● EXERCISE OBJECTIVE
Output all entries verbatim, dropping pictures.

Scene difference descriptions:
Segment Open

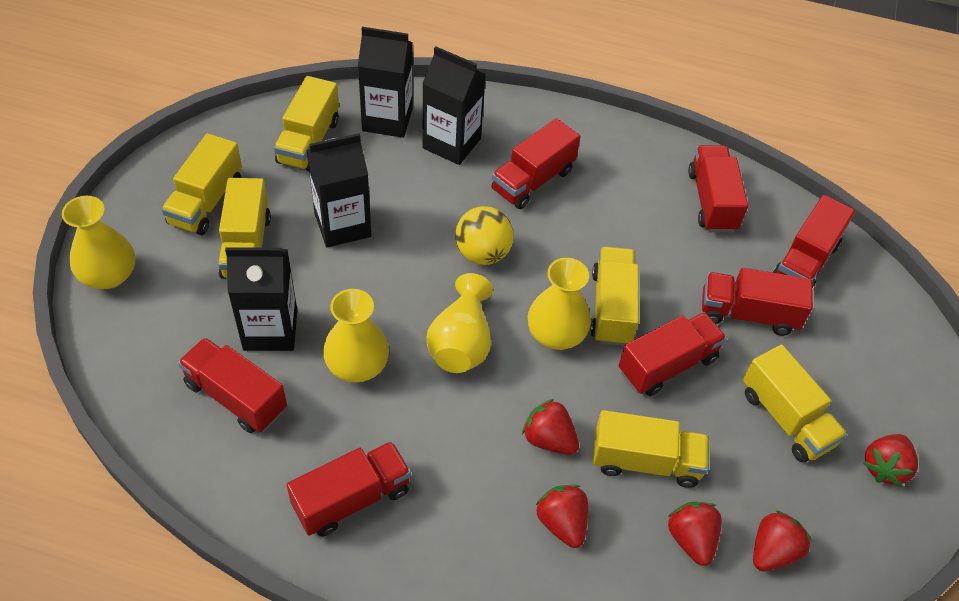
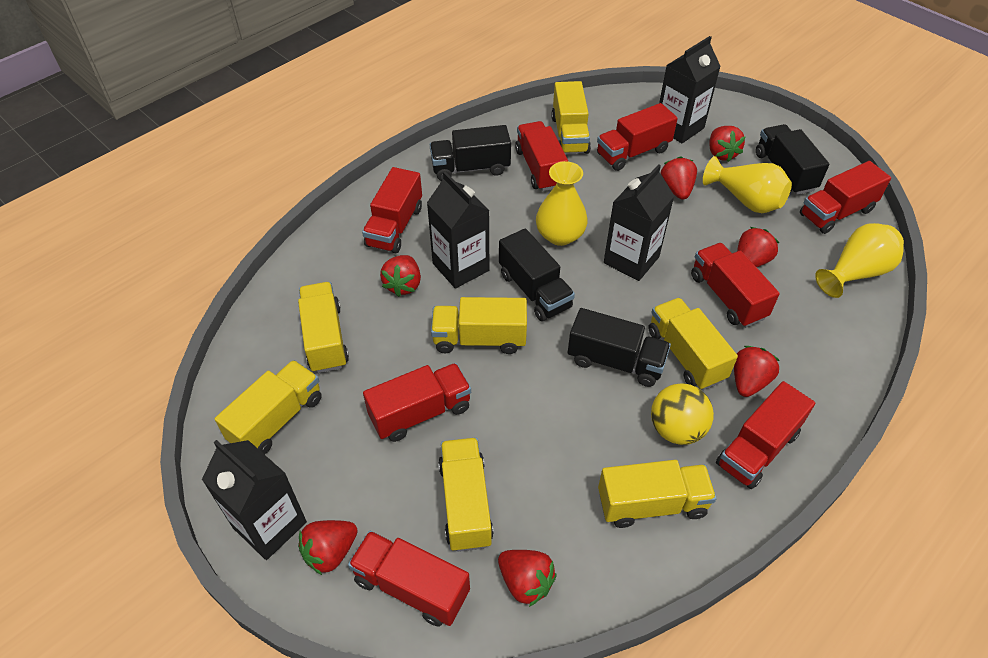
black truck: 0 -> 4
red strawberry: 5 -> 7
red truck: 7 -> 8
yellow truck: 6 -> 7
yellow vase: 4 -> 3

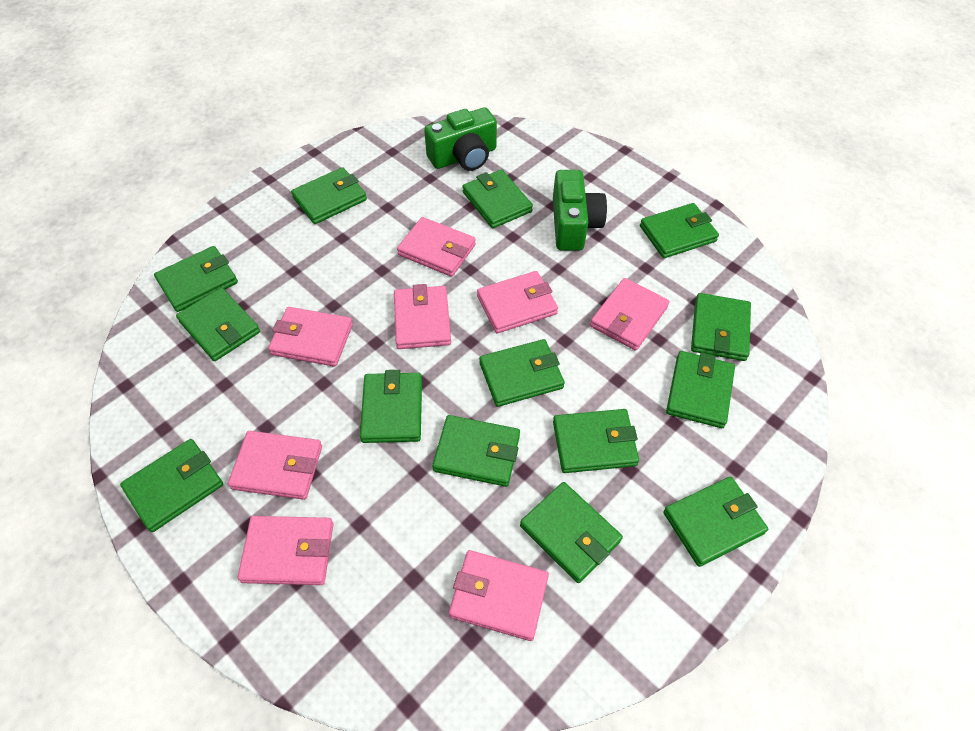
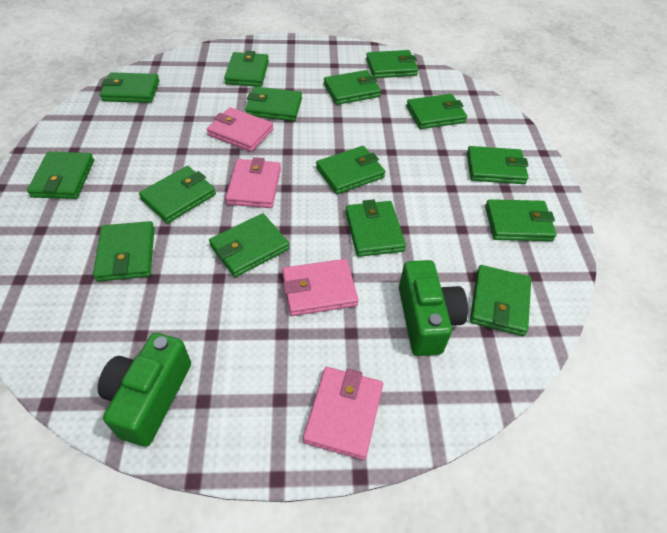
green wallet: 14 -> 15
pink wallet: 8 -> 4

Segment Closed

● YOUR SOLUTION
black truck: 0 -> 4
red strawberry: 5 -> 7
red truck: 7 -> 8
yellow truck: 6 -> 7
yellow vase: 4 -> 3

green wallet: 14 -> 15
pink wallet: 8 -> 4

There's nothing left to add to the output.